What you will do — Could you return all of the records exactly, minus their images?

Available data —
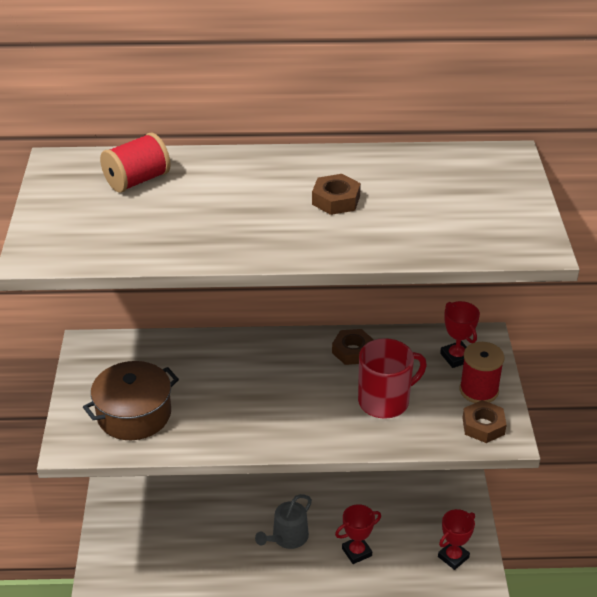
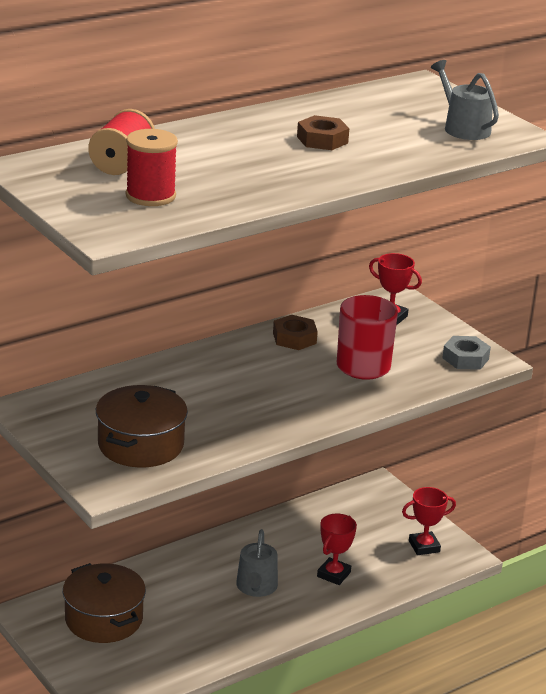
camera: 35 degrees left, 10 degrees down
(156, 517) = (104, 619): none -> brown pot
(453, 557) = (424, 546): red trophy -> red trophy turned 60 degrees clockwise
(479, 390) = (435, 335): red spool -> red spool (150, 196)
(483, 426) = (465, 358): brown nut -> grey nut
(487, 222) = (463, 128): none -> grey watering can

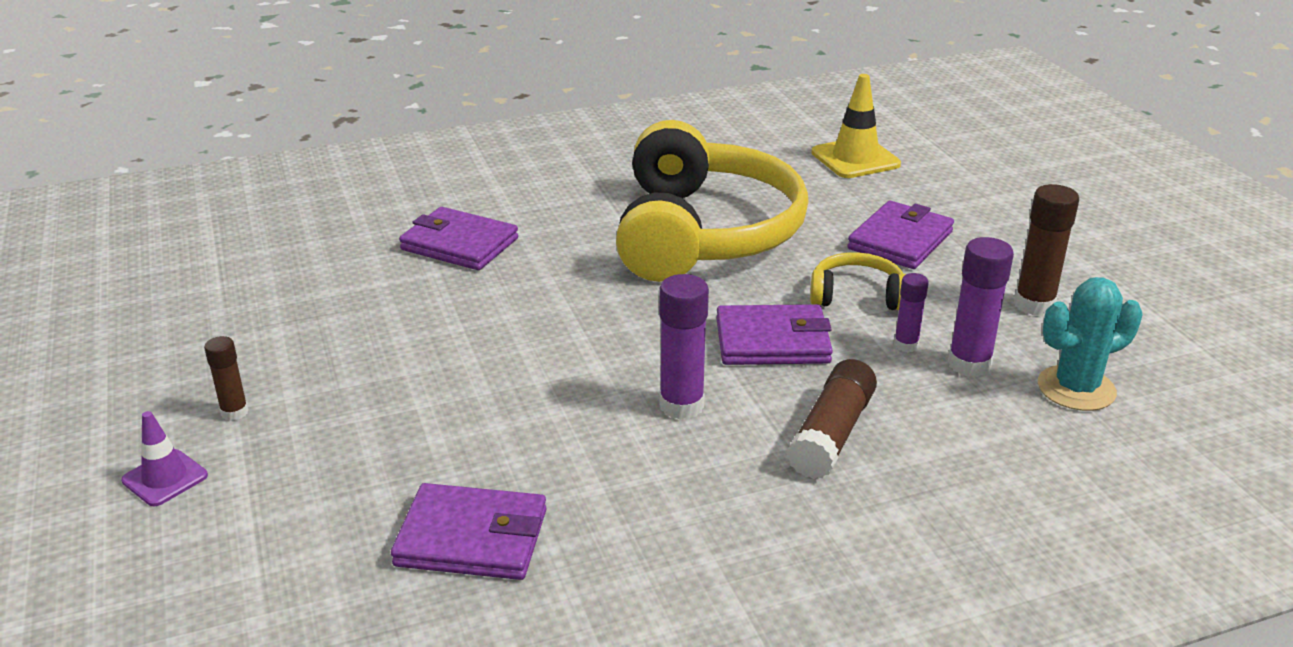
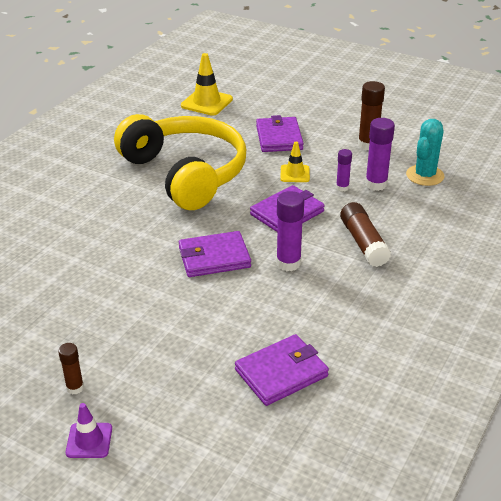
camera: 40 degrees left, 5 degrees up
(460, 244) = (65, 237): purple wallet -> purple wallet (214, 257)
(857, 296) = (295, 174): yellow headphones -> yellow traffic cone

Response —
camera: 35 degrees left, 10 degrees down
(156, 517) = (104, 619): none -> brown pot
(453, 557) = (424, 546): red trophy -> red trophy turned 60 degrees clockwise
(479, 390) = (435, 335): red spool -> red spool (150, 196)
(483, 426) = (465, 358): brown nut -> grey nut
(487, 222) = (463, 128): none -> grey watering can

camera: 40 degrees left, 5 degrees up
(460, 244) = (65, 237): purple wallet -> purple wallet (214, 257)
(857, 296) = (295, 174): yellow headphones -> yellow traffic cone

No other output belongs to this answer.